Work to complete: Among the entries below, find the lines that hold the word "brown" and report them.

Available data:
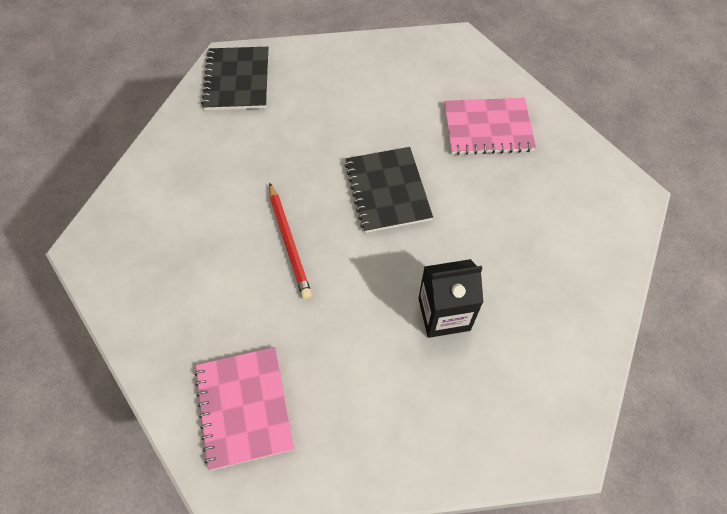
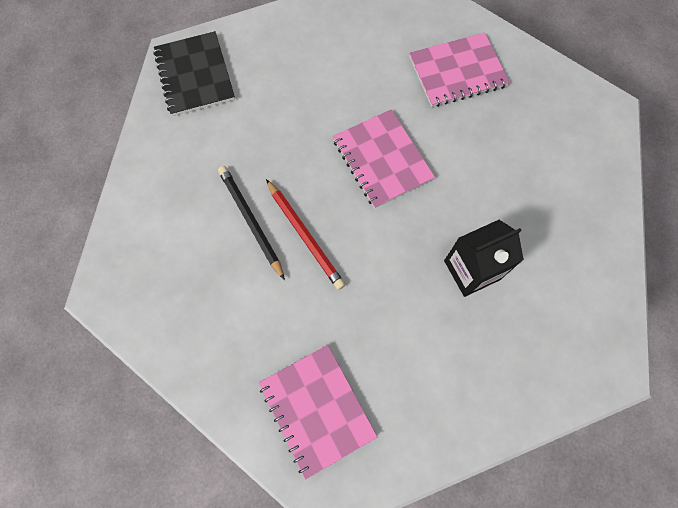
camera: 15 degrees left, 10 degrees up
black notebook [345,147,433,233] -> pink notebook [333,110,435,208]
none -> black pencil [218,166,285,280]

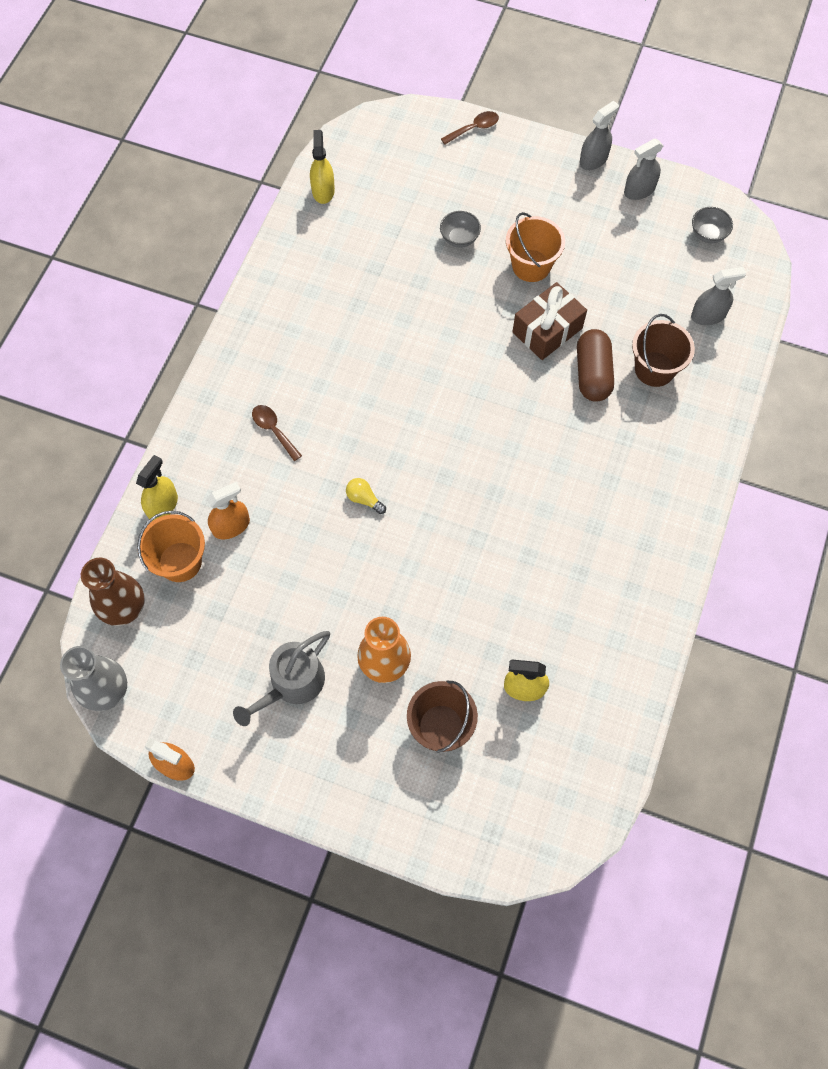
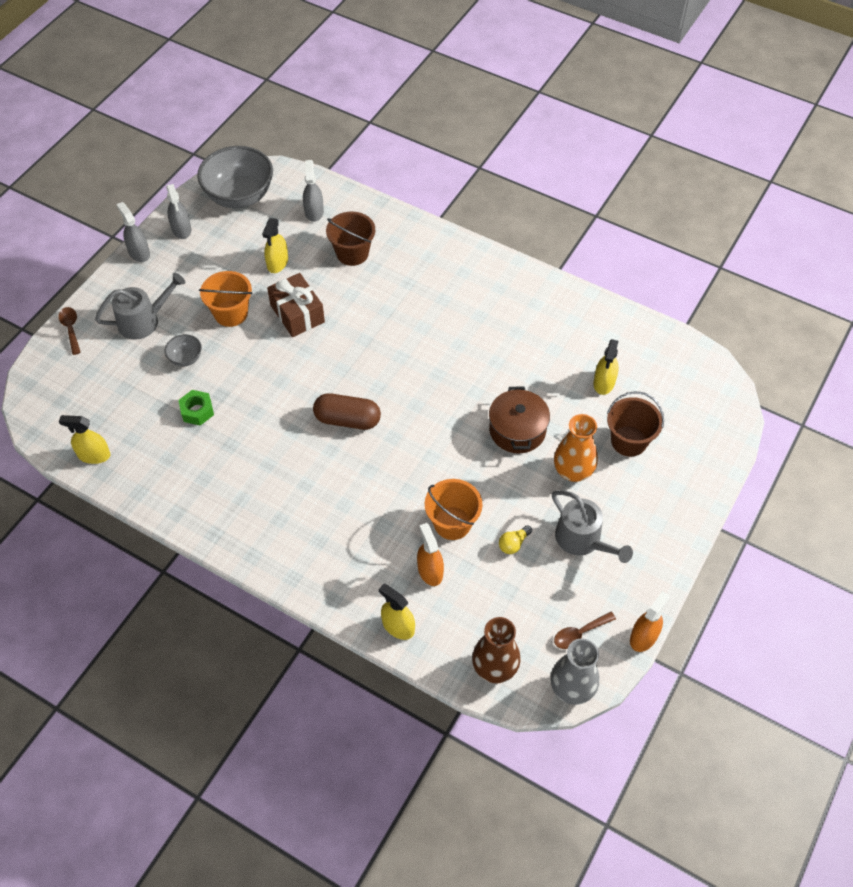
camera: 80 degrees left, 10 degrees down
orange bucket [137,510,205,582] -> orange bucket moved to [425,479,482,540]
brown spoon [252,405,302,461] -> brown spoon moved to [554,612,616,649]
yellow light bulb [346,478,386,514] -> yellow light bulb moved to [499,525,532,554]
brown capsule [577,329,614,402] -> brown capsule moved to [313,393,381,430]
grey bowl [692,207,733,243] -> grey bowl [197,146,273,208], size x2.23
none -> grey watering can [95,272,185,340]
none -> green nut [178,390,214,426]
none -> yellow spray bottle [262,218,288,273]
none -> brown pot [489,386,550,453]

Written reply:
brown spoon [252,405,302,461] -> brown spoon moved to [554,612,616,649]
brown capsule [577,329,614,402] -> brown capsule moved to [313,393,381,430]
none -> brown pot [489,386,550,453]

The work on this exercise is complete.